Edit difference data
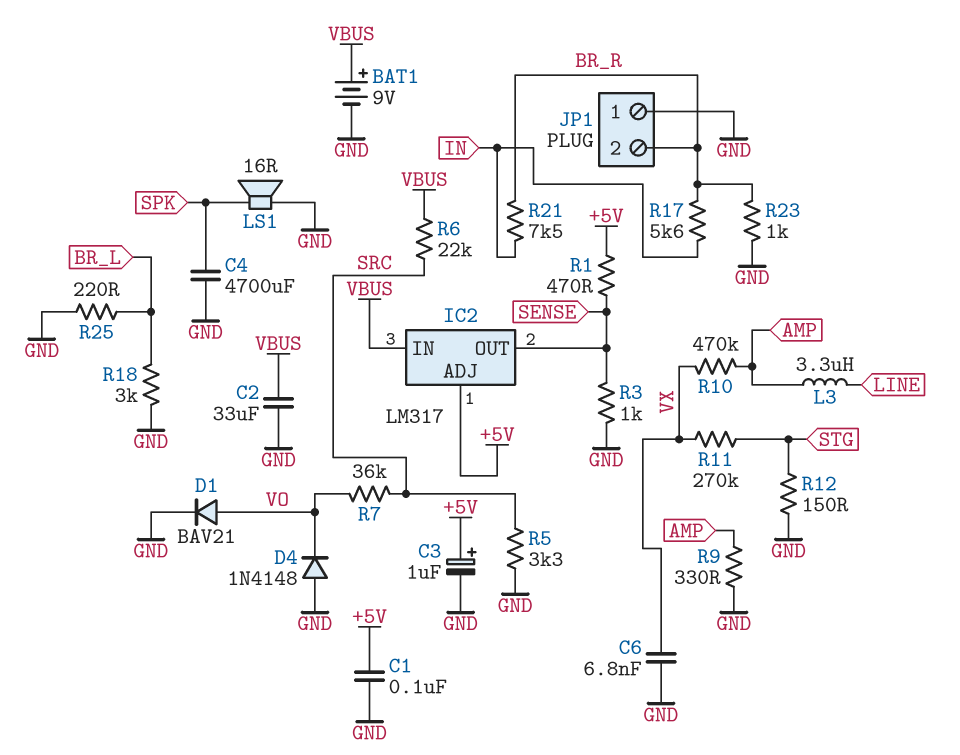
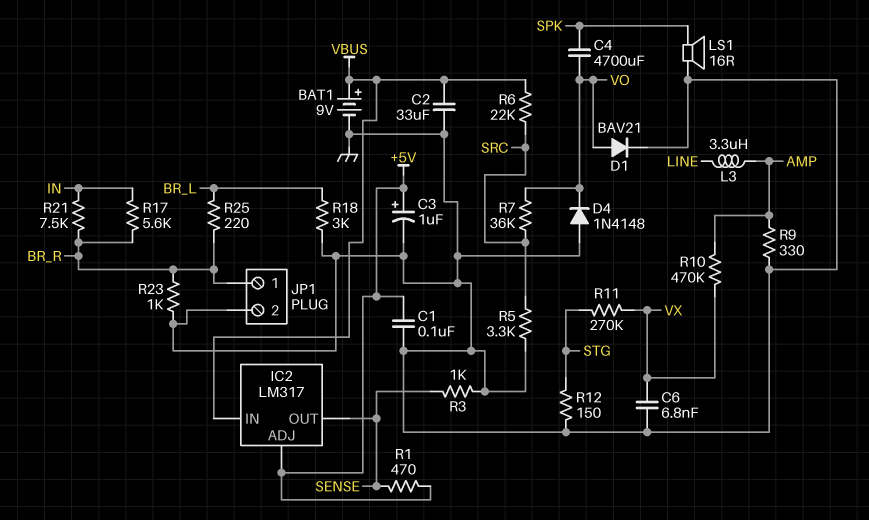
C4: 4700uF (GND, SPK) -> 4700uF (SPK, VO)
JP1 pin 1: GND -> BR_R
JP1 pin 2: BR_R -> GND
R25: 220 (BR_L, GND) -> 220 (BR_L, BR_R)

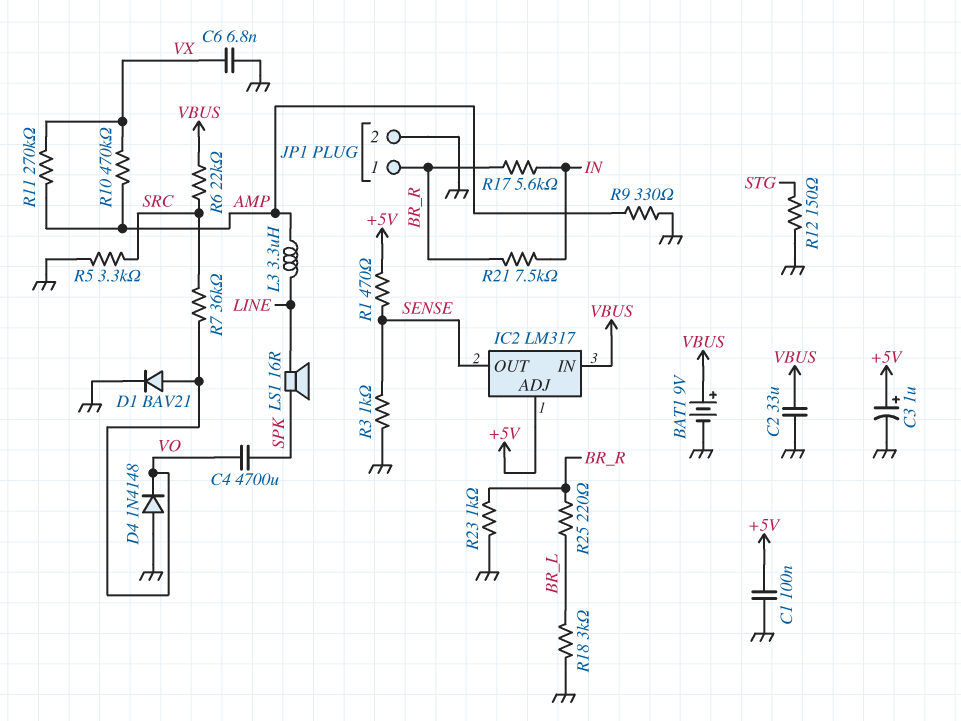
LS1: speaker 16R (GND, SPK) -> speaker 16R (LINE, SPK)
R11: 270k (STG, VX) -> 270k (AMP, VX)

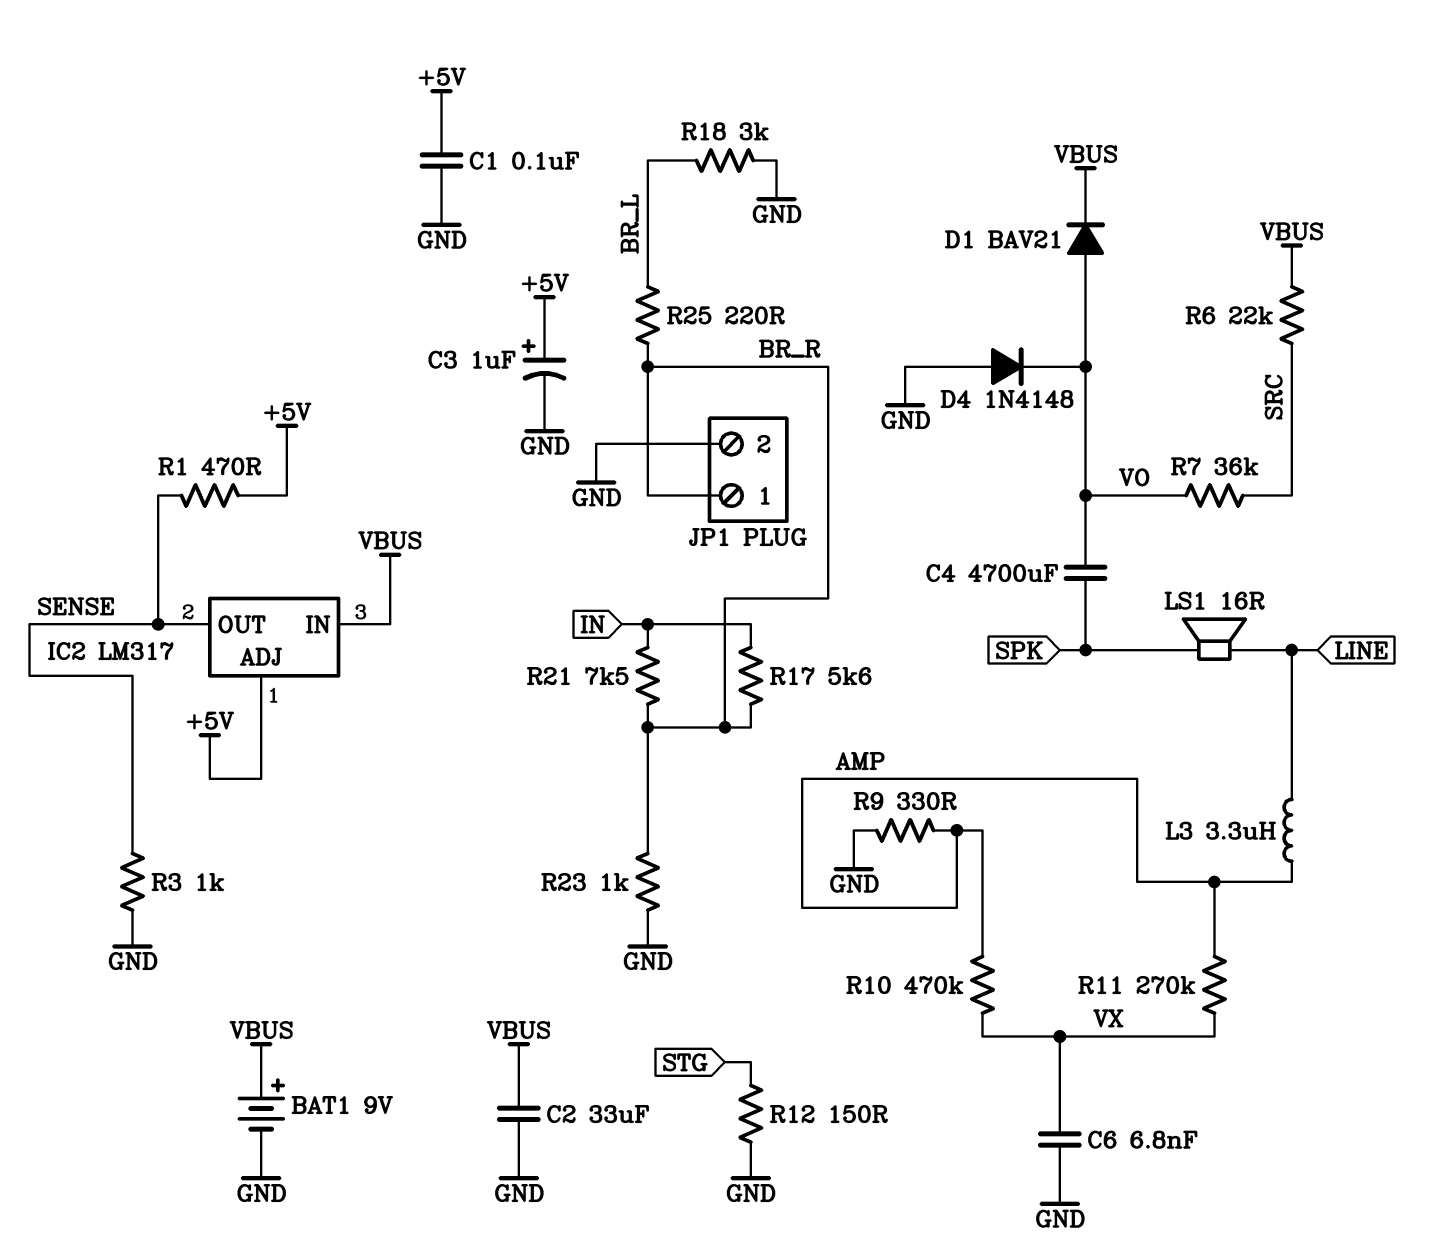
D1: diode BAV21 (A VO, K GND) -> diode BAV21 (A VO, K VBUS)
R5: 3.3k (GND, SRC) -> none

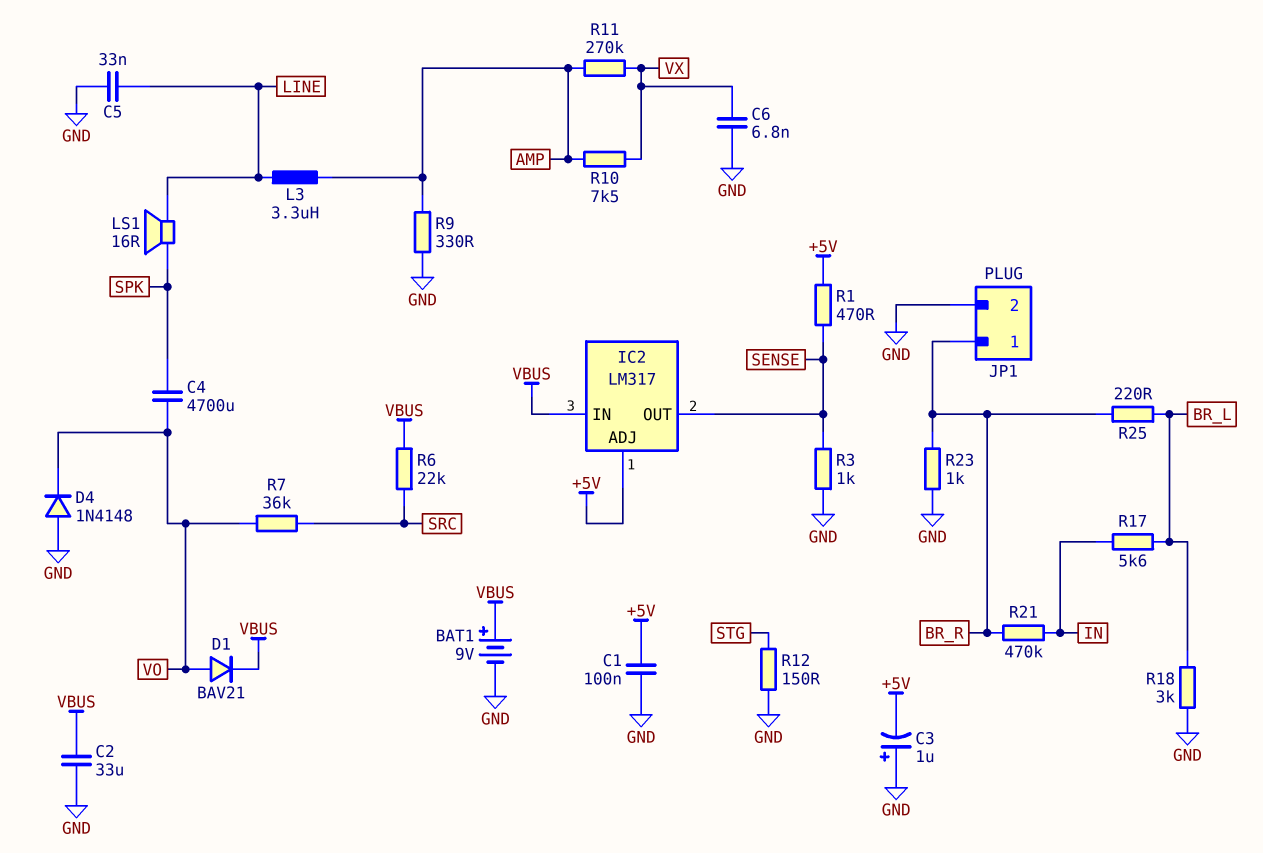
C3: 1uF (plus +5V, minus GND) -> 1uF (plus GND, minus +5V)
C5: none -> 33nF (GND, LINE)
R10: 470k (AMP, VX) -> 7.5k (AMP, VX)
R17: 5.6k (BR_R, IN) -> 5.6k (BR_L, IN)
R21: 7.5k (BR_R, IN) -> 470k (BR_R, IN)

__Your assignment__.
The preceding entries are to be returned verbatim, with every picture excluded.

__Task response__.
C4: 4700uF (GND, SPK) -> 4700uF (SPK, VO)
JP1 pin 1: GND -> BR_R
JP1 pin 2: BR_R -> GND
R25: 220 (BR_L, GND) -> 220 (BR_L, BR_R)

LS1: speaker 16R (GND, SPK) -> speaker 16R (LINE, SPK)
R11: 270k (STG, VX) -> 270k (AMP, VX)

D1: diode BAV21 (A VO, K GND) -> diode BAV21 (A VO, K VBUS)
R5: 3.3k (GND, SRC) -> none

C3: 1uF (plus +5V, minus GND) -> 1uF (plus GND, minus +5V)
C5: none -> 33nF (GND, LINE)
R10: 470k (AMP, VX) -> 7.5k (AMP, VX)
R17: 5.6k (BR_R, IN) -> 5.6k (BR_L, IN)
R21: 7.5k (BR_R, IN) -> 470k (BR_R, IN)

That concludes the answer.